**Recorded data:**
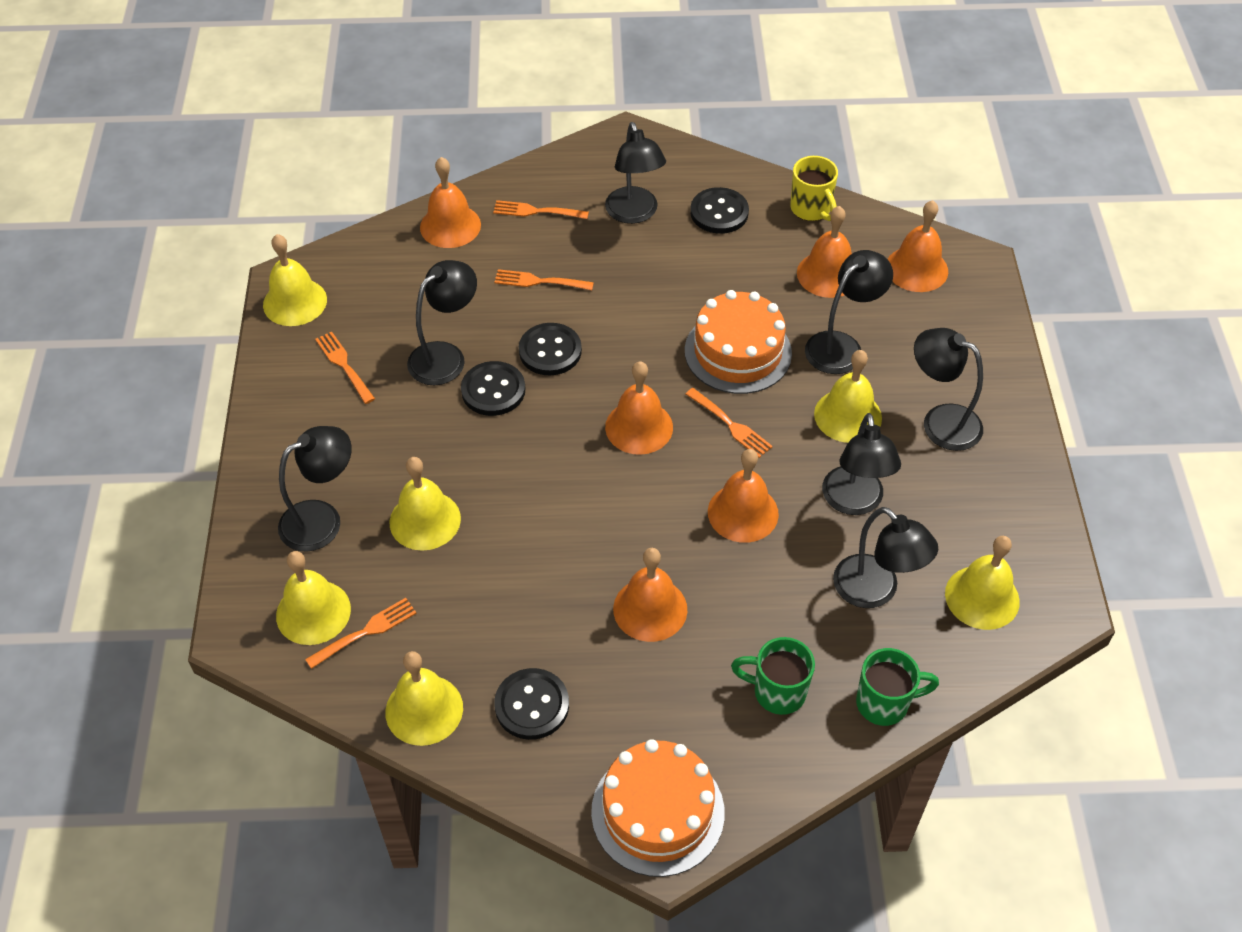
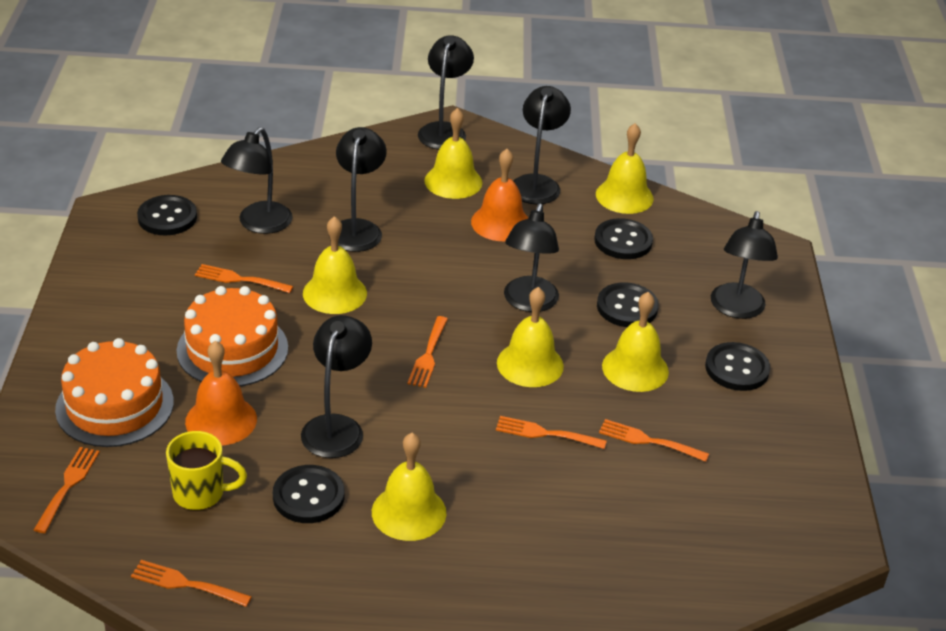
black button: 4 -> 5
green mug: 2 -> 0
orange bell: 6 -> 2
orange fork: 5 -> 6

**Exercise directions:** Restate the data above word for word. Do not include the images.

**Response area:**
black button: 4 -> 5
green mug: 2 -> 0
orange bell: 6 -> 2
orange fork: 5 -> 6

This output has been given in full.